WHAT IS BEING ASKED: Set the data down again, exactly as it appears below.

AVAILABLE DATA:
------------

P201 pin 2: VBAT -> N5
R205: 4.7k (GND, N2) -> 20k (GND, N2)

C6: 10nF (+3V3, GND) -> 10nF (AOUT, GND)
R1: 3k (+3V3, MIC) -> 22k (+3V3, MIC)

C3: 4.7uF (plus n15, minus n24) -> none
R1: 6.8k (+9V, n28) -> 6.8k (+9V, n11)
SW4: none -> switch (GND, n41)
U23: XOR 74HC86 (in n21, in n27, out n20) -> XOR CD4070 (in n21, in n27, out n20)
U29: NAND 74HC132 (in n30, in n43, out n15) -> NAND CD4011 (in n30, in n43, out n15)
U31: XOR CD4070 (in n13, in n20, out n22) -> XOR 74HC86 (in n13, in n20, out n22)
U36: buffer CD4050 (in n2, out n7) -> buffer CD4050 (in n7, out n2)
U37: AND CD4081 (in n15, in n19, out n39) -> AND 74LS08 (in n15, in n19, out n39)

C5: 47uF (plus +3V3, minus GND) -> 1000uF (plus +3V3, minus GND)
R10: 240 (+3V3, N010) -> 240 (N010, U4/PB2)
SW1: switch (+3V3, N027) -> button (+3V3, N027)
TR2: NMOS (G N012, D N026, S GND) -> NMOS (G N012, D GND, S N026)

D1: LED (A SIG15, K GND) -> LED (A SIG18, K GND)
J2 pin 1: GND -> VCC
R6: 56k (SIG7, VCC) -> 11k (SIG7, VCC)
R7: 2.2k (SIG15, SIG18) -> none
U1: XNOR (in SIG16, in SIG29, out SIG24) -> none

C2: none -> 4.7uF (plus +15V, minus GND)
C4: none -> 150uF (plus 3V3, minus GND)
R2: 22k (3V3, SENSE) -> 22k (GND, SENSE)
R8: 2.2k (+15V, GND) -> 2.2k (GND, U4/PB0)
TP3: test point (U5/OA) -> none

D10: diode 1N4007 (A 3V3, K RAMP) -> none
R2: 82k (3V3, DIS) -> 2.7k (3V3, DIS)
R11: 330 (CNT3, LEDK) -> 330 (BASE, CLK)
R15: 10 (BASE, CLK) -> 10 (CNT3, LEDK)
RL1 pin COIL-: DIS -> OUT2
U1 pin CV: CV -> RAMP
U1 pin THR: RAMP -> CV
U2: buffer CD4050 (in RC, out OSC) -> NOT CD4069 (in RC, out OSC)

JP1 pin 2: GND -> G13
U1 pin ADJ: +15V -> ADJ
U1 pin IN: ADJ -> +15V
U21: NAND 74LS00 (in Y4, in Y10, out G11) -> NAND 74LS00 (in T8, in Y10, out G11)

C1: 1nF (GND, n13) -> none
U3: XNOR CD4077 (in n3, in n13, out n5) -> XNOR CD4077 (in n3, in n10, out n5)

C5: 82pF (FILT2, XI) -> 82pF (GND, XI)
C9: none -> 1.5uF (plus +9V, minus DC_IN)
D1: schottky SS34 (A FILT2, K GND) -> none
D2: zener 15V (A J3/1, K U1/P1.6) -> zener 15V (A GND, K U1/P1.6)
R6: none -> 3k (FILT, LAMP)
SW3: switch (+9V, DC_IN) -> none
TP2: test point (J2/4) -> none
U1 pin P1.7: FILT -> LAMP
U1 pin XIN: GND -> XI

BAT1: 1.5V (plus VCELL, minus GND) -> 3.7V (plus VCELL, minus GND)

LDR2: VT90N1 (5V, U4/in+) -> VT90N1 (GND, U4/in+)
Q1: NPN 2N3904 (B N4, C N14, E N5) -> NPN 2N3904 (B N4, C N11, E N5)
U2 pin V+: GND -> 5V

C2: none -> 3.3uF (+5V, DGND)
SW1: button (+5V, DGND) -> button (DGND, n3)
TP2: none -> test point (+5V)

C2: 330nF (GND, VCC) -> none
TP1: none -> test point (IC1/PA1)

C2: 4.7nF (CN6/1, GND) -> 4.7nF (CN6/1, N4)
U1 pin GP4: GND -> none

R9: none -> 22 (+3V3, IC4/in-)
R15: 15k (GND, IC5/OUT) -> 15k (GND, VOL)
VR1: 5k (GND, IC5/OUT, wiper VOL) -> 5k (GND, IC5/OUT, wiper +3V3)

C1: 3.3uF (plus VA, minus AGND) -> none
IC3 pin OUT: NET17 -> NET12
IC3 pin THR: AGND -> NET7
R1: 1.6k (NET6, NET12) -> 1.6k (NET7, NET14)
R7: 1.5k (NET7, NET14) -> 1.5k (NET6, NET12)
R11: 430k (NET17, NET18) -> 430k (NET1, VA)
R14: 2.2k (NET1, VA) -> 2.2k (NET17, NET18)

------------

EXERCISE RESULT:
P201 pin 2: VBAT -> N5
R205: 4.7k (GND, N2) -> 20k (GND, N2)

C6: 10nF (+3V3, GND) -> 10nF (AOUT, GND)
R1: 3k (+3V3, MIC) -> 22k (+3V3, MIC)

C3: 4.7uF (plus n15, minus n24) -> none
R1: 6.8k (+9V, n28) -> 6.8k (+9V, n11)
SW4: none -> switch (GND, n41)
U23: XOR 74HC86 (in n21, in n27, out n20) -> XOR CD4070 (in n21, in n27, out n20)
U29: NAND 74HC132 (in n30, in n43, out n15) -> NAND CD4011 (in n30, in n43, out n15)
U31: XOR CD4070 (in n13, in n20, out n22) -> XOR 74HC86 (in n13, in n20, out n22)
U36: buffer CD4050 (in n2, out n7) -> buffer CD4050 (in n7, out n2)
U37: AND CD4081 (in n15, in n19, out n39) -> AND 74LS08 (in n15, in n19, out n39)

C5: 47uF (plus +3V3, minus GND) -> 1000uF (plus +3V3, minus GND)
R10: 240 (+3V3, N010) -> 240 (N010, U4/PB2)
SW1: switch (+3V3, N027) -> button (+3V3, N027)
TR2: NMOS (G N012, D N026, S GND) -> NMOS (G N012, D GND, S N026)

D1: LED (A SIG15, K GND) -> LED (A SIG18, K GND)
J2 pin 1: GND -> VCC
R6: 56k (SIG7, VCC) -> 11k (SIG7, VCC)
R7: 2.2k (SIG15, SIG18) -> none
U1: XNOR (in SIG16, in SIG29, out SIG24) -> none

C2: none -> 4.7uF (plus +15V, minus GND)
C4: none -> 150uF (plus 3V3, minus GND)
R2: 22k (3V3, SENSE) -> 22k (GND, SENSE)
R8: 2.2k (+15V, GND) -> 2.2k (GND, U4/PB0)
TP3: test point (U5/OA) -> none

D10: diode 1N4007 (A 3V3, K RAMP) -> none
R2: 82k (3V3, DIS) -> 2.7k (3V3, DIS)
R11: 330 (CNT3, LEDK) -> 330 (BASE, CLK)
R15: 10 (BASE, CLK) -> 10 (CNT3, LEDK)
RL1 pin COIL-: DIS -> OUT2
U1 pin CV: CV -> RAMP
U1 pin THR: RAMP -> CV
U2: buffer CD4050 (in RC, out OSC) -> NOT CD4069 (in RC, out OSC)

JP1 pin 2: GND -> G13
U1 pin ADJ: +15V -> ADJ
U1 pin IN: ADJ -> +15V
U21: NAND 74LS00 (in Y4, in Y10, out G11) -> NAND 74LS00 (in T8, in Y10, out G11)

C1: 1nF (GND, n13) -> none
U3: XNOR CD4077 (in n3, in n13, out n5) -> XNOR CD4077 (in n3, in n10, out n5)

C5: 82pF (FILT2, XI) -> 82pF (GND, XI)
C9: none -> 1.5uF (plus +9V, minus DC_IN)
D1: schottky SS34 (A FILT2, K GND) -> none
D2: zener 15V (A J3/1, K U1/P1.6) -> zener 15V (A GND, K U1/P1.6)
R6: none -> 3k (FILT, LAMP)
SW3: switch (+9V, DC_IN) -> none
TP2: test point (J2/4) -> none
U1 pin P1.7: FILT -> LAMP
U1 pin XIN: GND -> XI

BAT1: 1.5V (plus VCELL, minus GND) -> 3.7V (plus VCELL, minus GND)

LDR2: VT90N1 (5V, U4/in+) -> VT90N1 (GND, U4/in+)
Q1: NPN 2N3904 (B N4, C N14, E N5) -> NPN 2N3904 (B N4, C N11, E N5)
U2 pin V+: GND -> 5V

C2: none -> 3.3uF (+5V, DGND)
SW1: button (+5V, DGND) -> button (DGND, n3)
TP2: none -> test point (+5V)

C2: 330nF (GND, VCC) -> none
TP1: none -> test point (IC1/PA1)

C2: 4.7nF (CN6/1, GND) -> 4.7nF (CN6/1, N4)
U1 pin GP4: GND -> none

R9: none -> 22 (+3V3, IC4/in-)
R15: 15k (GND, IC5/OUT) -> 15k (GND, VOL)
VR1: 5k (GND, IC5/OUT, wiper VOL) -> 5k (GND, IC5/OUT, wiper +3V3)

C1: 3.3uF (plus VA, minus AGND) -> none
IC3 pin OUT: NET17 -> NET12
IC3 pin THR: AGND -> NET7
R1: 1.6k (NET6, NET12) -> 1.6k (NET7, NET14)
R7: 1.5k (NET7, NET14) -> 1.5k (NET6, NET12)
R11: 430k (NET17, NET18) -> 430k (NET1, VA)
R14: 2.2k (NET1, VA) -> 2.2k (NET17, NET18)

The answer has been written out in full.